▶ _Problem_
Please restate each line of the data that follows word for word, skipping any image.

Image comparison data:
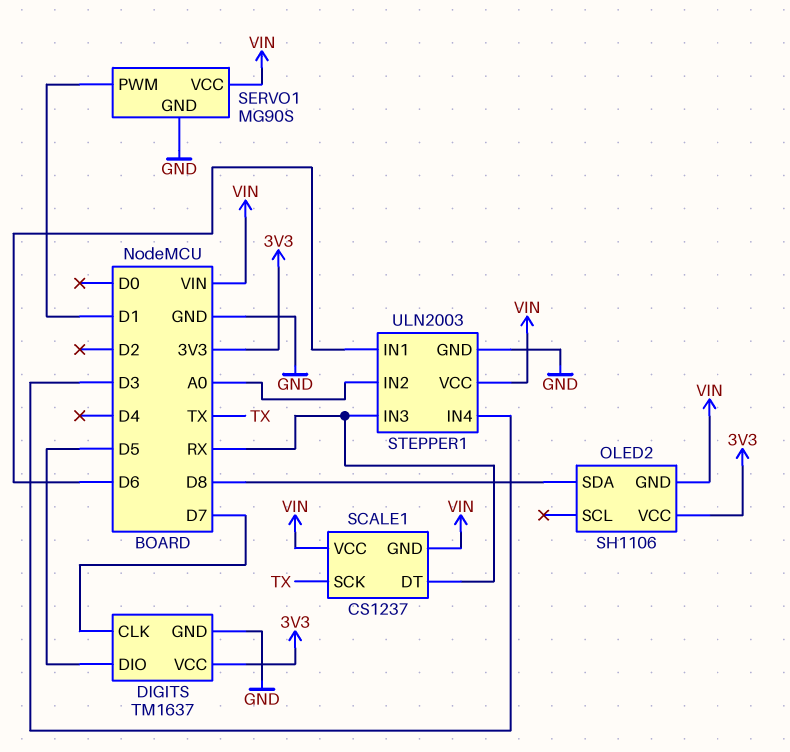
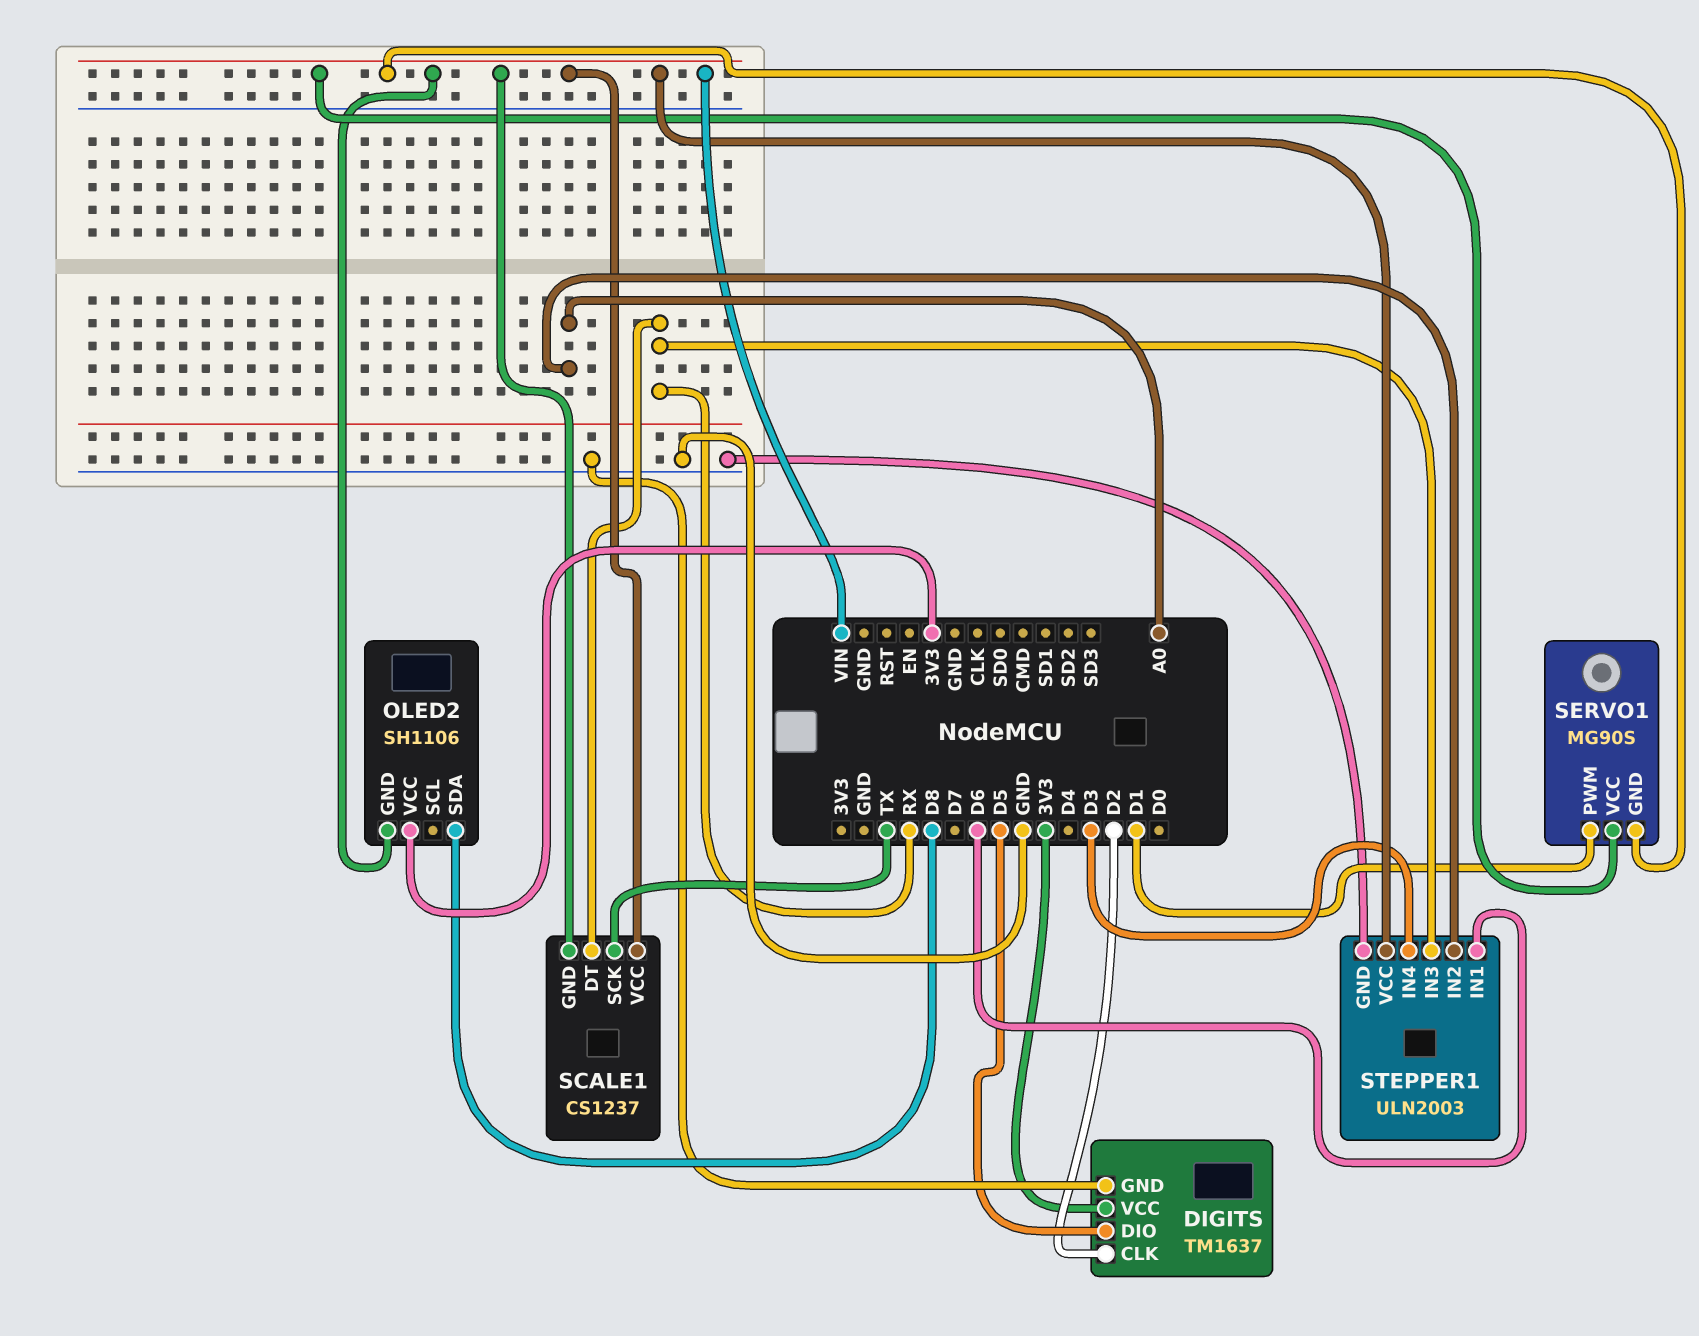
DIGITS pin CLK: D7 -> D2
SERVO1 pin GND: GND -> VIN

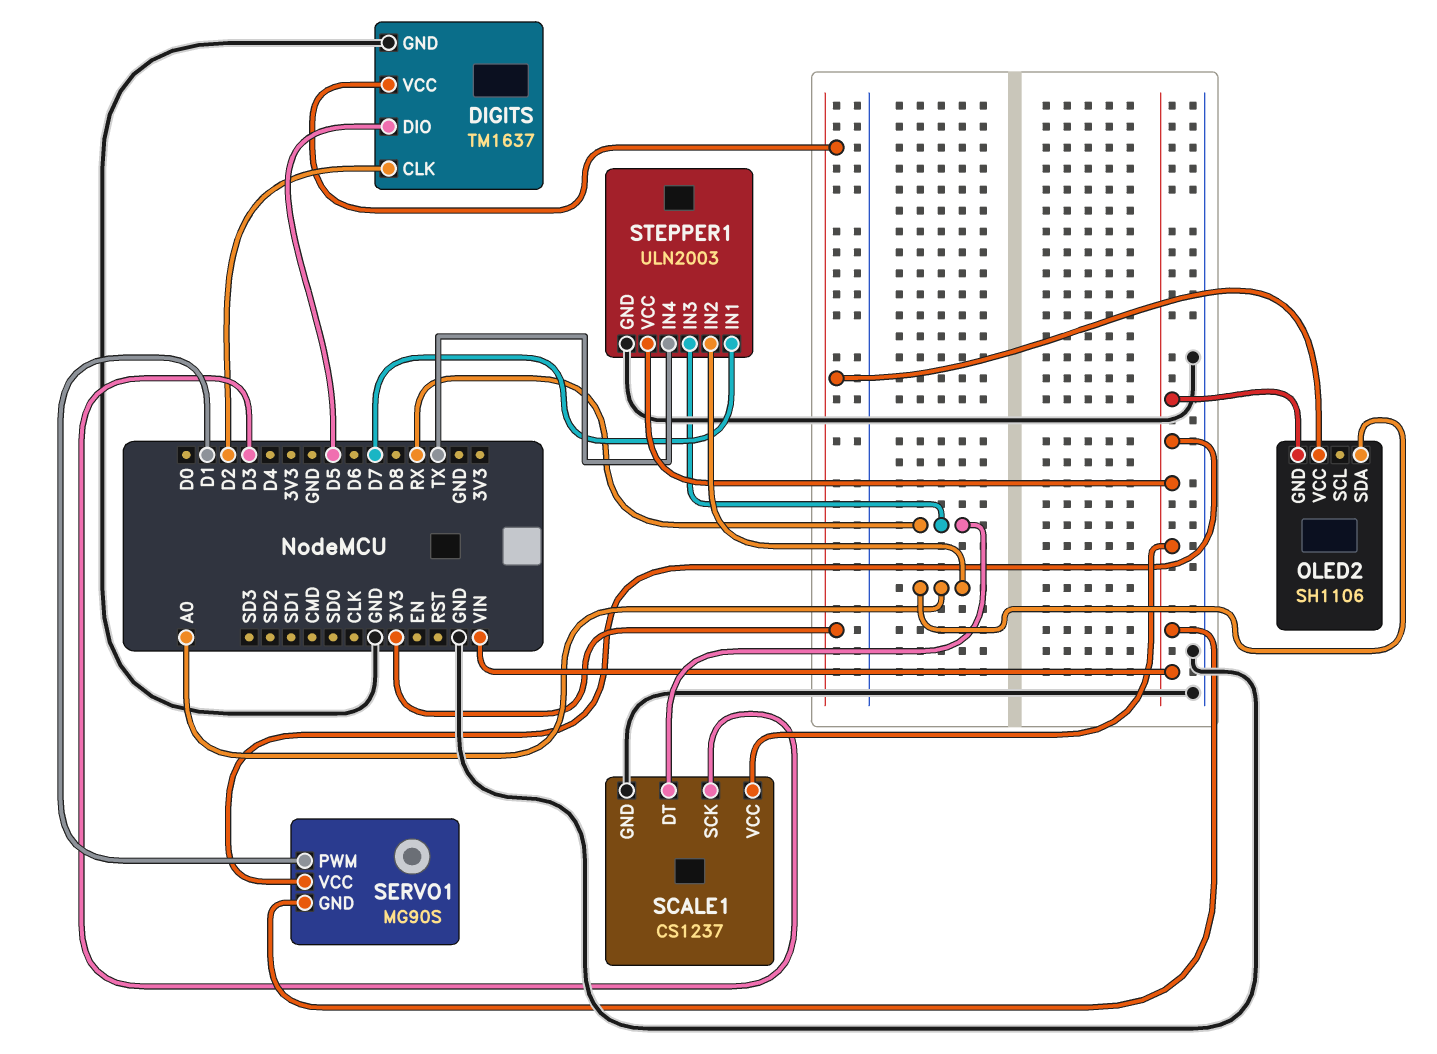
OLED2 pin SDA: D8 -> A0
SCALE1 pin GND: VIN -> GND
SCALE1 pin SCK: TX -> D3
STEPPER1 pin IN1: D6 -> D7
STEPPER1 pin IN4: D3 -> TX

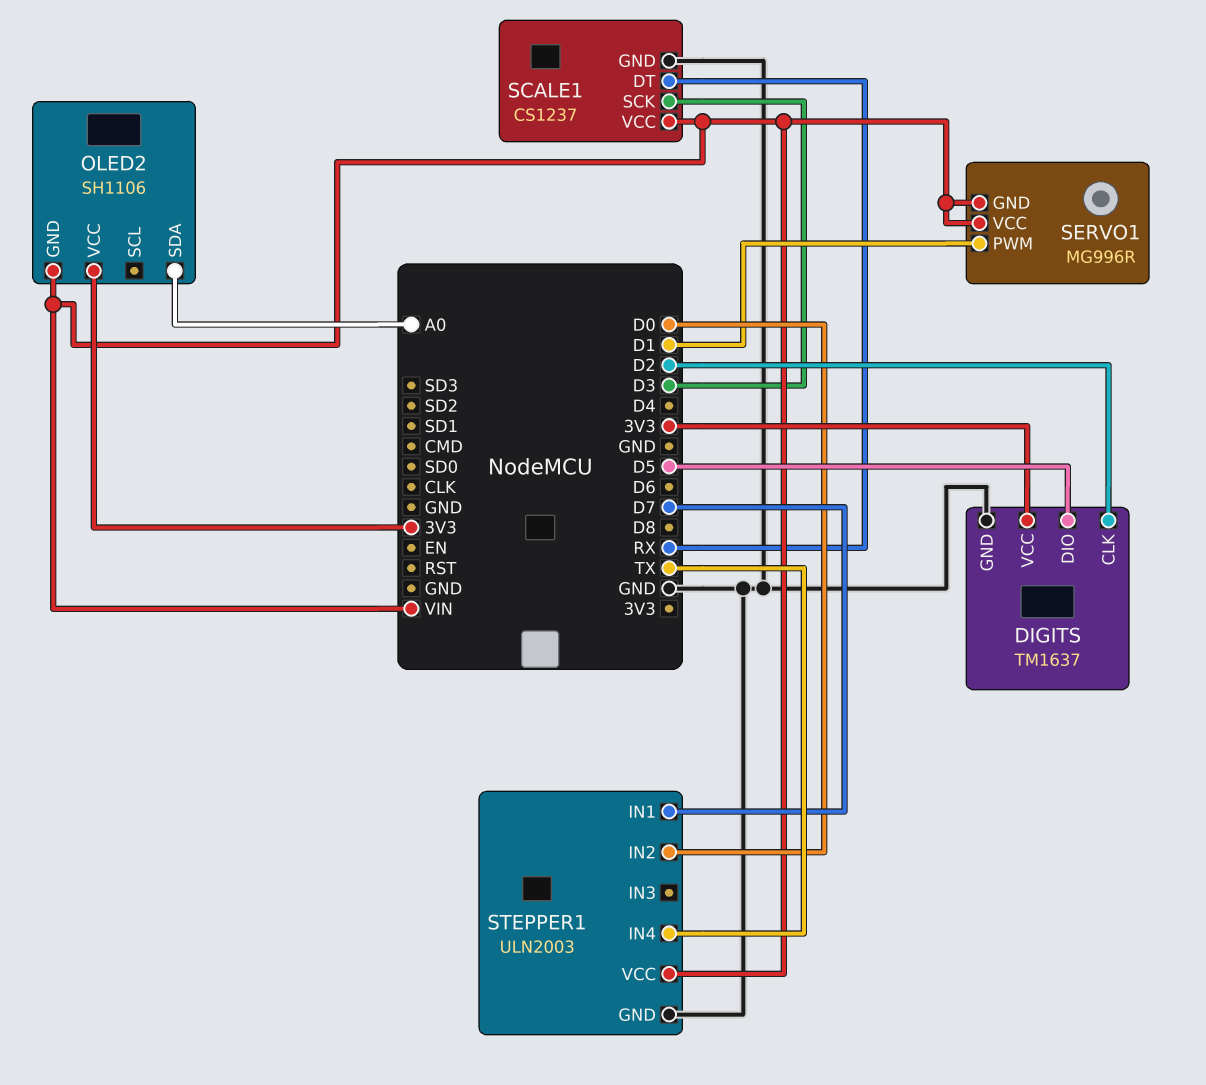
SERVO1: MG90S -> MG996R
STEPPER1 pin IN2: A0 -> D0
STEPPER1 pin IN3: RX -> none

▶ _Output of the task_
DIGITS pin CLK: D7 -> D2
SERVO1 pin GND: GND -> VIN

OLED2 pin SDA: D8 -> A0
SCALE1 pin GND: VIN -> GND
SCALE1 pin SCK: TX -> D3
STEPPER1 pin IN1: D6 -> D7
STEPPER1 pin IN4: D3 -> TX

SERVO1: MG90S -> MG996R
STEPPER1 pin IN2: A0 -> D0
STEPPER1 pin IN3: RX -> none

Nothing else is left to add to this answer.